══ EXERCISE MATERIAL
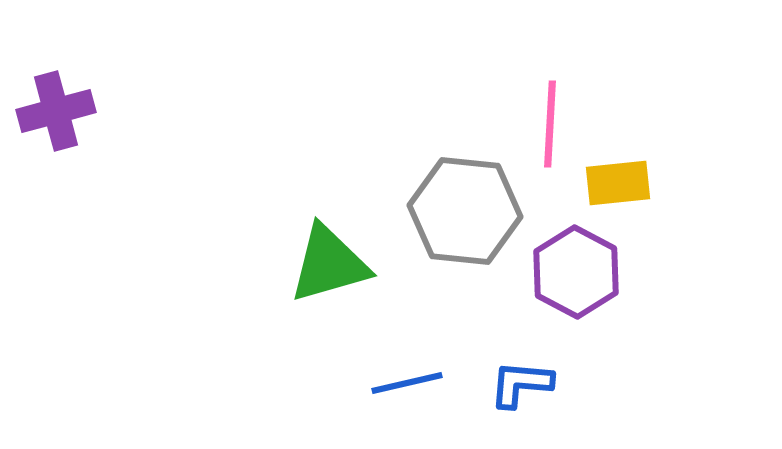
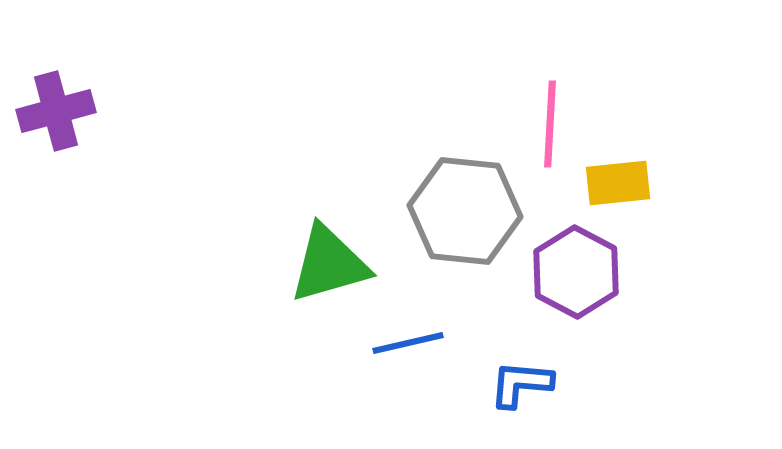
blue line: moved 1 px right, 40 px up
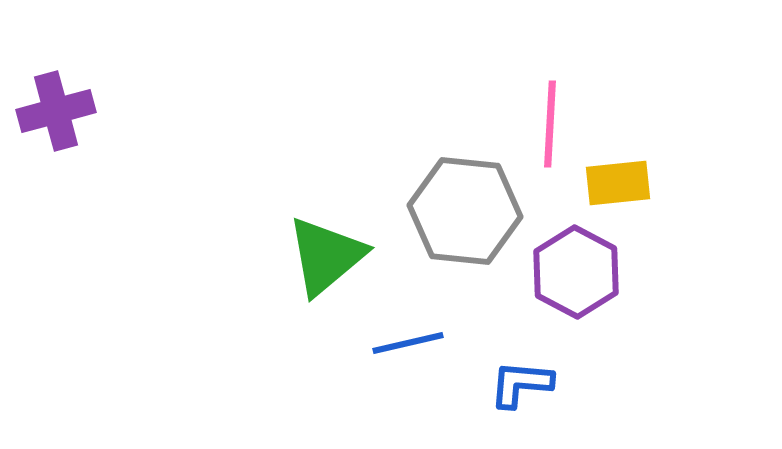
green triangle: moved 3 px left, 8 px up; rotated 24 degrees counterclockwise
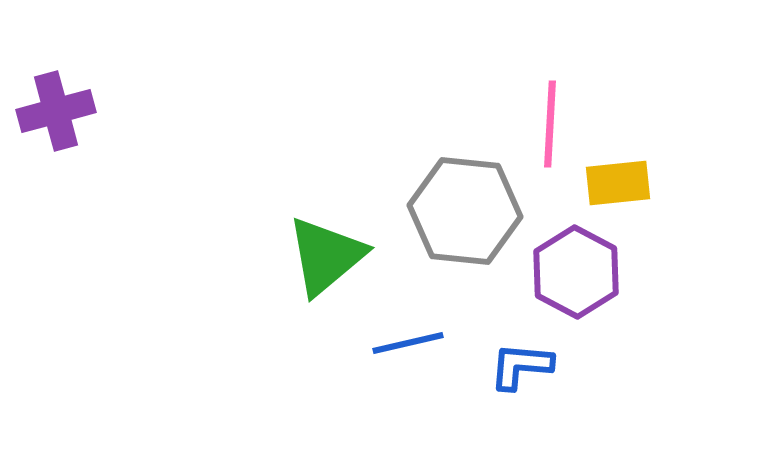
blue L-shape: moved 18 px up
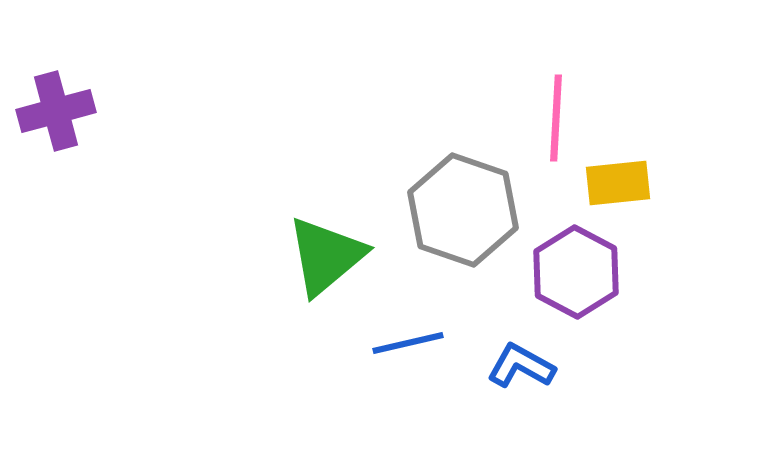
pink line: moved 6 px right, 6 px up
gray hexagon: moved 2 px left, 1 px up; rotated 13 degrees clockwise
blue L-shape: rotated 24 degrees clockwise
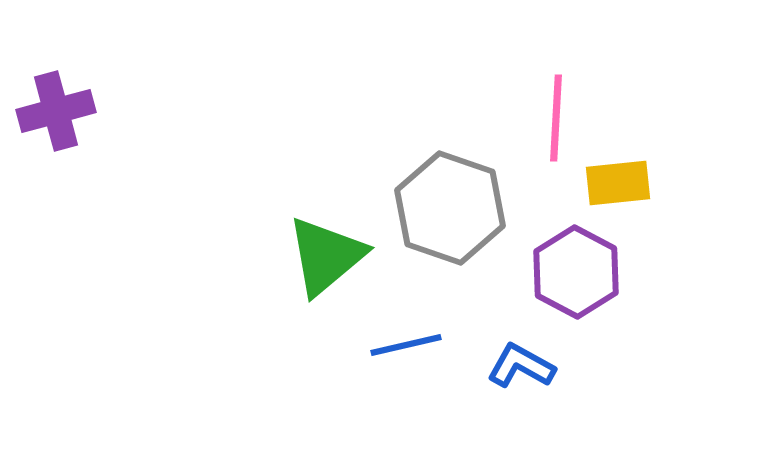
gray hexagon: moved 13 px left, 2 px up
blue line: moved 2 px left, 2 px down
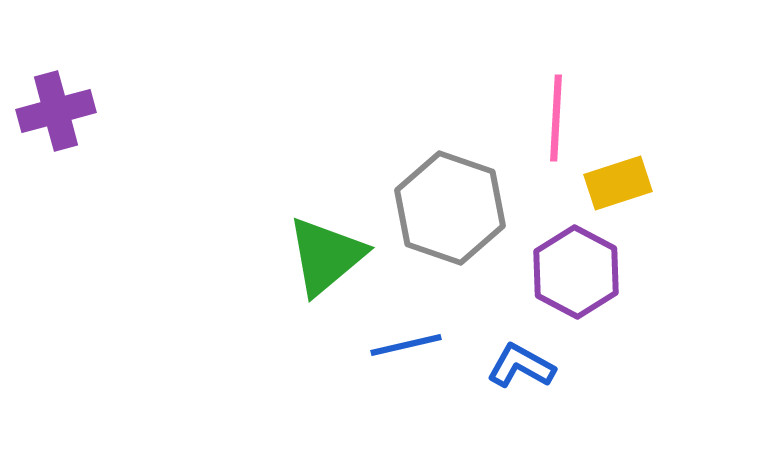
yellow rectangle: rotated 12 degrees counterclockwise
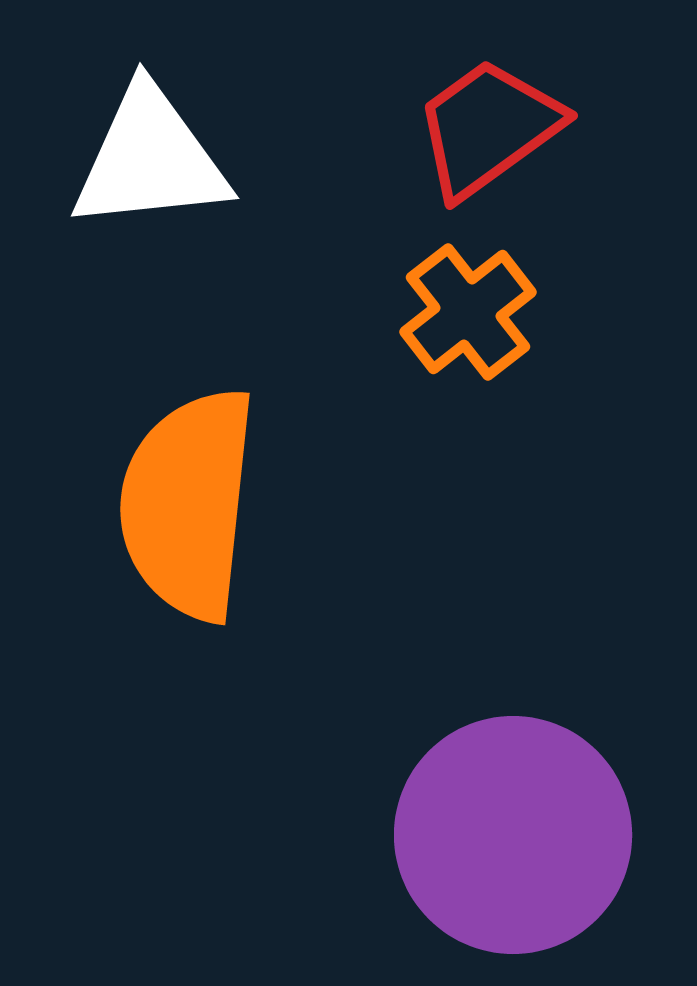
════
* [WORK TO BE COMPLETED] Update the entries by changing every "gray hexagon" to "gray pentagon" and keeping everything else the same. Omit the pictures from your answer.

* [REPLY TO THE TASK]
blue line: moved 1 px right, 40 px up
green triangle: moved 3 px left, 8 px up; rotated 24 degrees counterclockwise
blue L-shape: moved 18 px up
pink line: moved 6 px right, 6 px up
gray pentagon: moved 2 px left, 1 px up; rotated 13 degrees clockwise
blue L-shape: rotated 24 degrees clockwise
gray pentagon: moved 13 px left, 2 px up
blue line: moved 2 px left, 2 px down
yellow rectangle: rotated 12 degrees counterclockwise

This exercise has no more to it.